◆ Dataset extract:
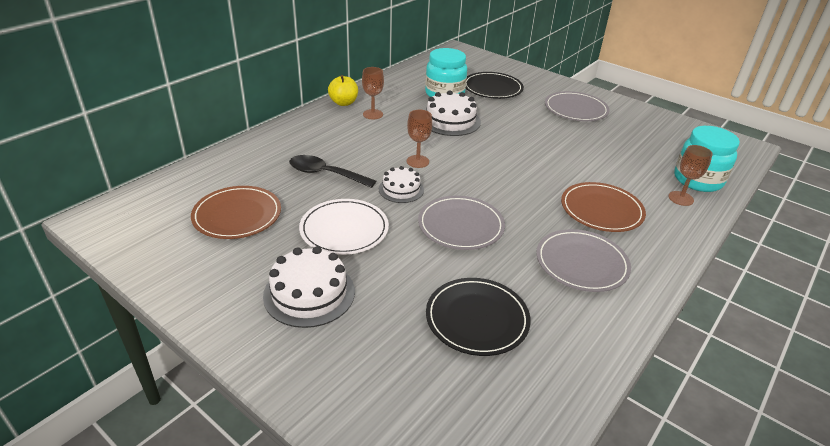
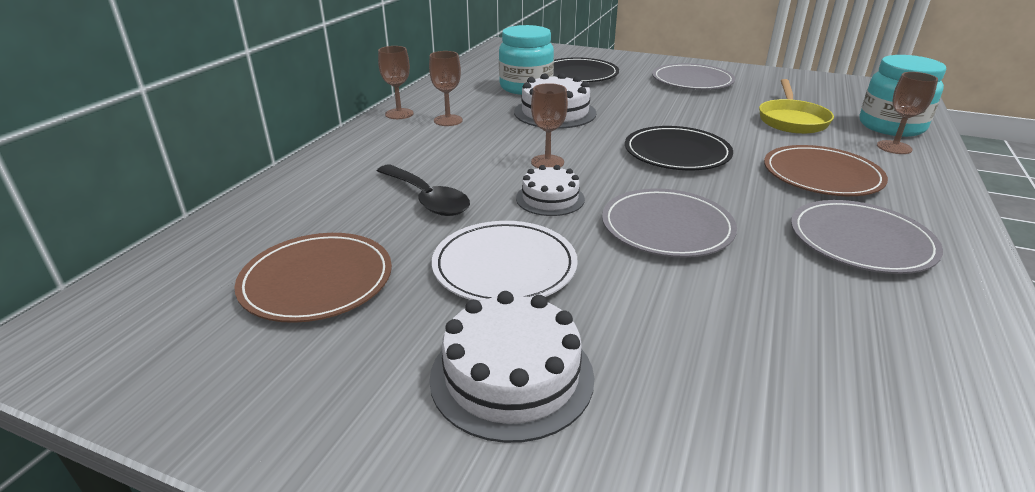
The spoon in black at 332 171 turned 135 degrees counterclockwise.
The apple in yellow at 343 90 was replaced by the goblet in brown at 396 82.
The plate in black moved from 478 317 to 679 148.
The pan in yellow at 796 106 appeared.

◆ What is required: Skipping all pictures, set the listing down exactly as written.

◆ Exercise result:
The spoon in black at 332 171 turned 135 degrees counterclockwise.
The apple in yellow at 343 90 was replaced by the goblet in brown at 396 82.
The plate in black moved from 478 317 to 679 148.
The pan in yellow at 796 106 appeared.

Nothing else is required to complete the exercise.